INPUT DATA START

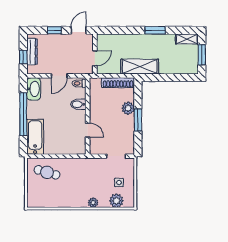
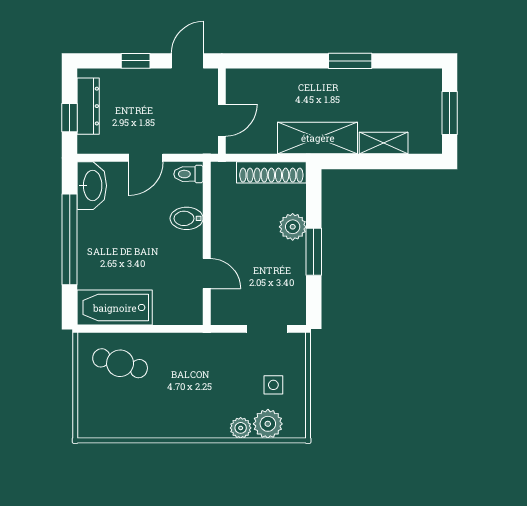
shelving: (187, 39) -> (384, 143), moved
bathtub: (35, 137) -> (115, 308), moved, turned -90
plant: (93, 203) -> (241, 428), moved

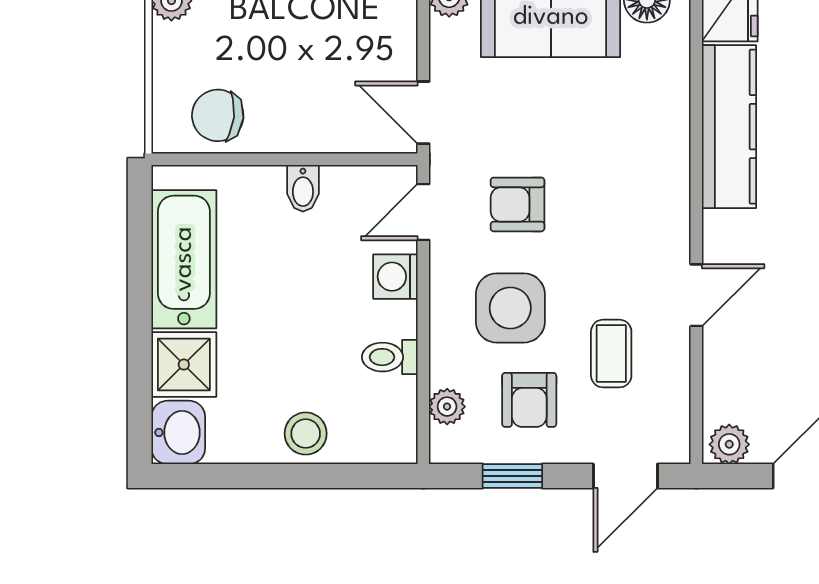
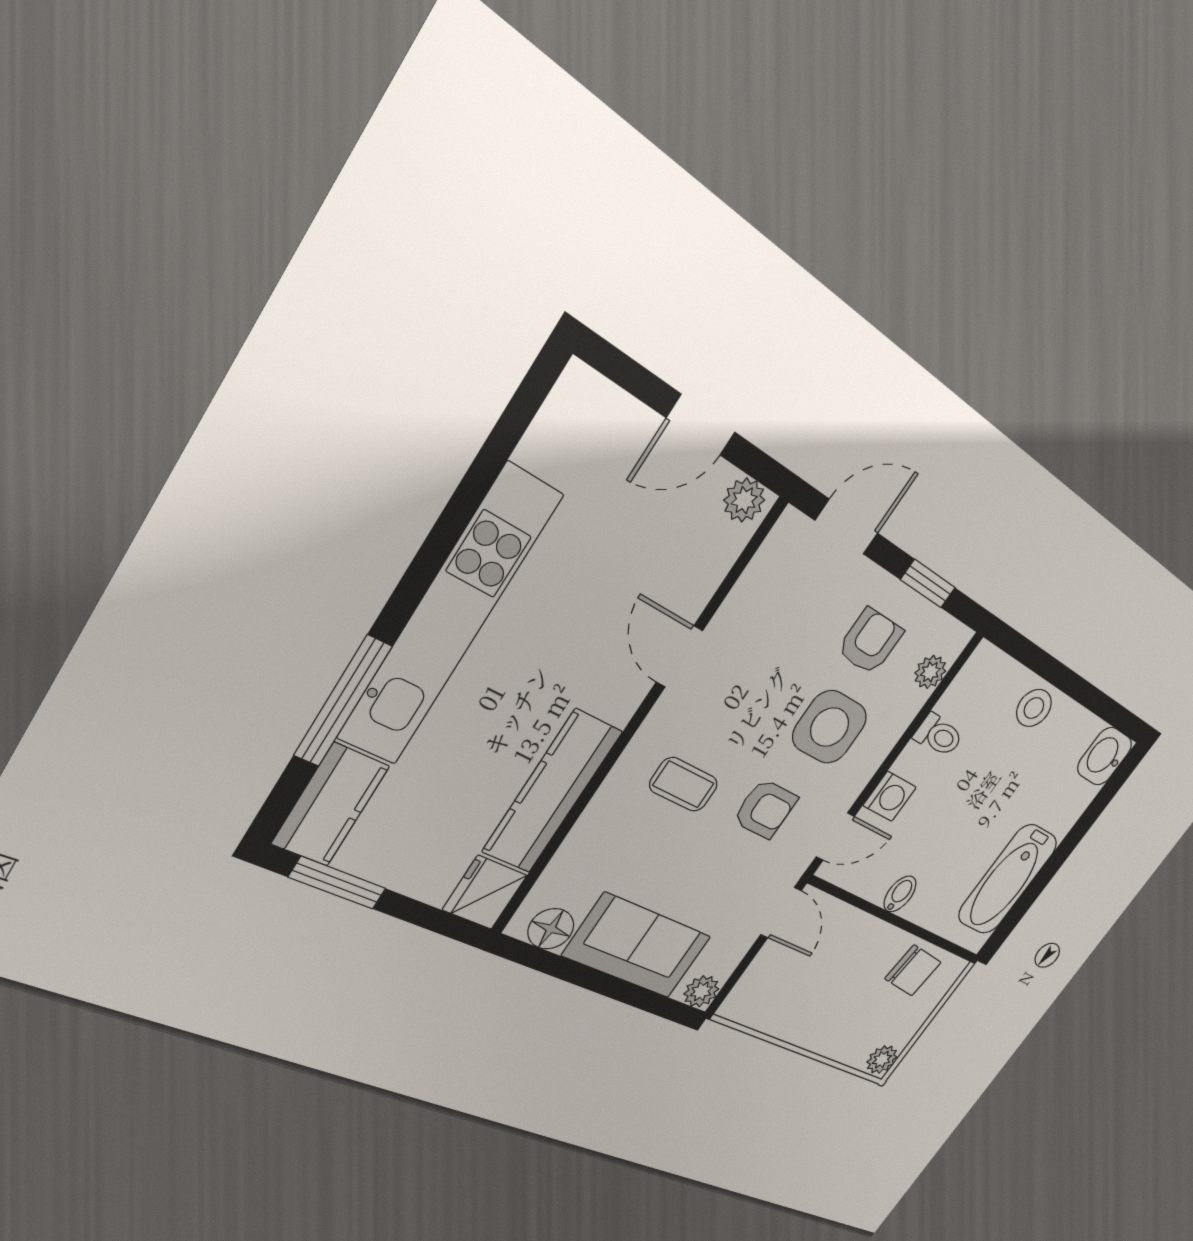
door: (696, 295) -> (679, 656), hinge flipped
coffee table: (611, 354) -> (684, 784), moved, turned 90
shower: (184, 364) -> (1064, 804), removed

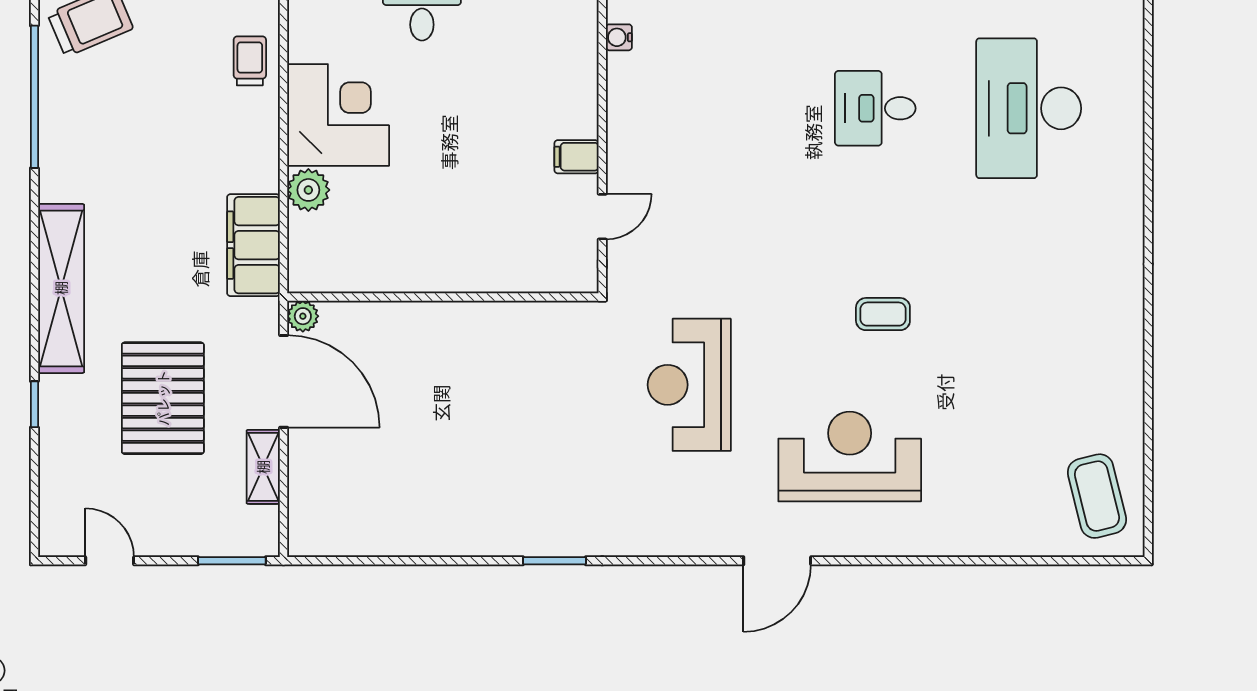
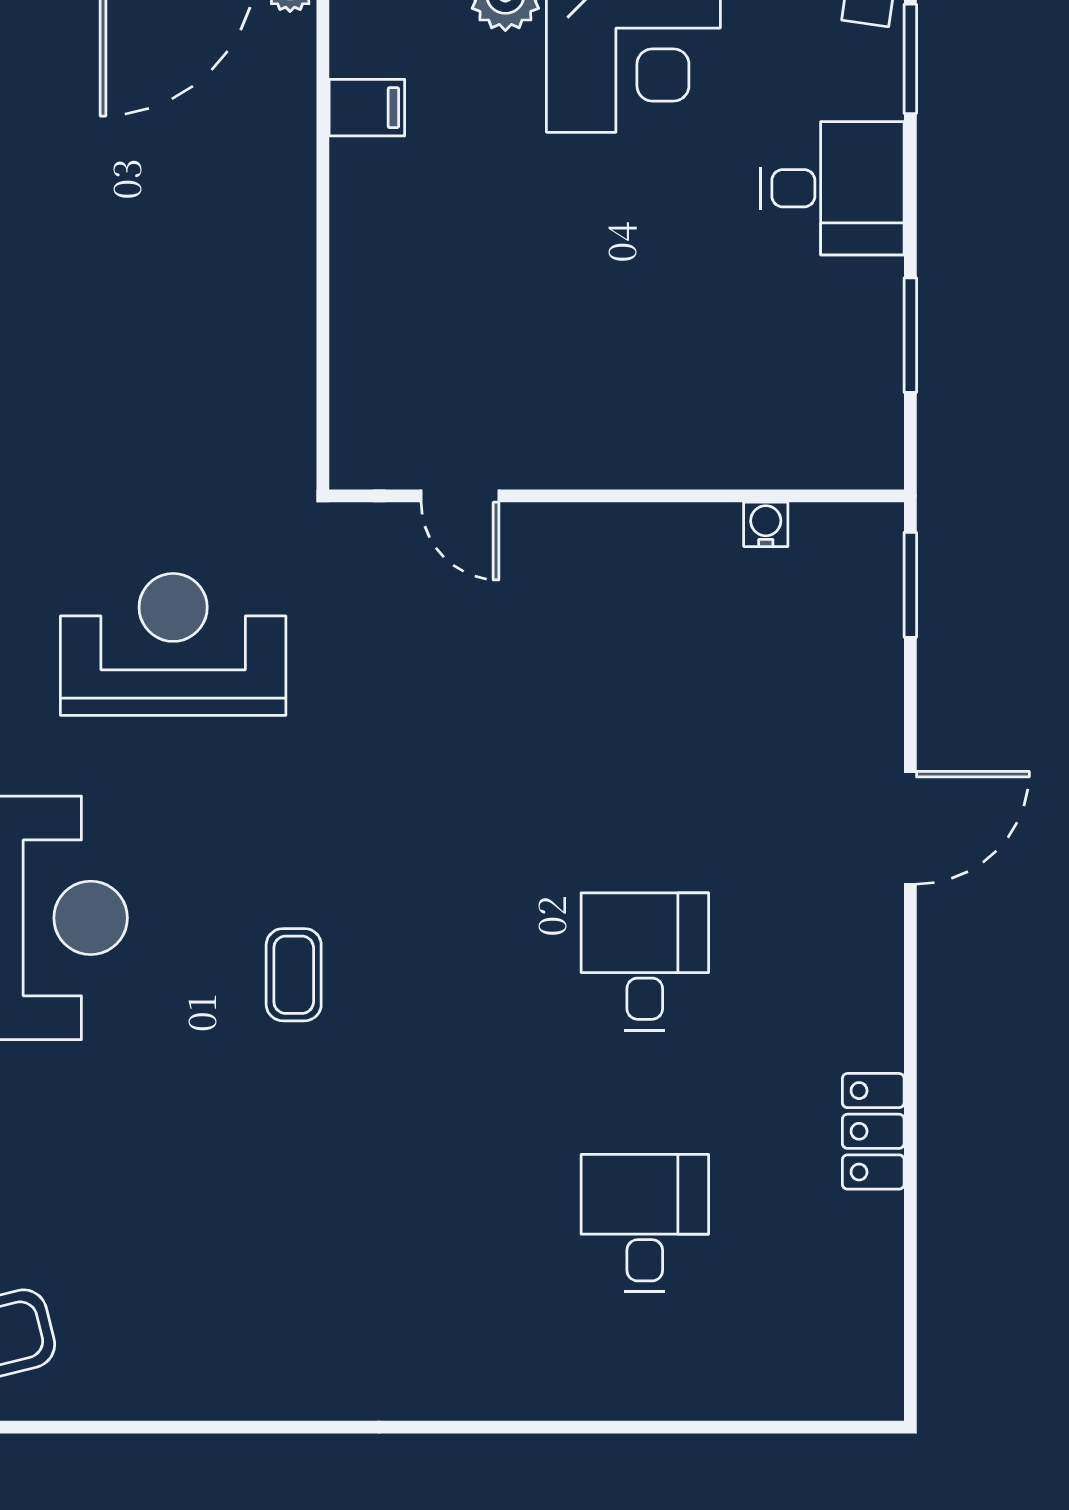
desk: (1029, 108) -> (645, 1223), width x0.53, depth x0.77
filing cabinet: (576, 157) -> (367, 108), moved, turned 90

INPUT DATA END

Write out exactly, please, the lines that start at the one containing "door: (696, 295) -> (679, 656), hinge flipped" and run through the final line of the entries, both included, leaving pictures out.

* _SOLUTION FOR THIS PROBLEM_:
door: (696, 295) -> (679, 656), hinge flipped
coffee table: (611, 354) -> (684, 784), moved, turned 90
shower: (184, 364) -> (1064, 804), removed

desk: (1029, 108) -> (645, 1223), width x0.53, depth x0.77
filing cabinet: (576, 157) -> (367, 108), moved, turned 90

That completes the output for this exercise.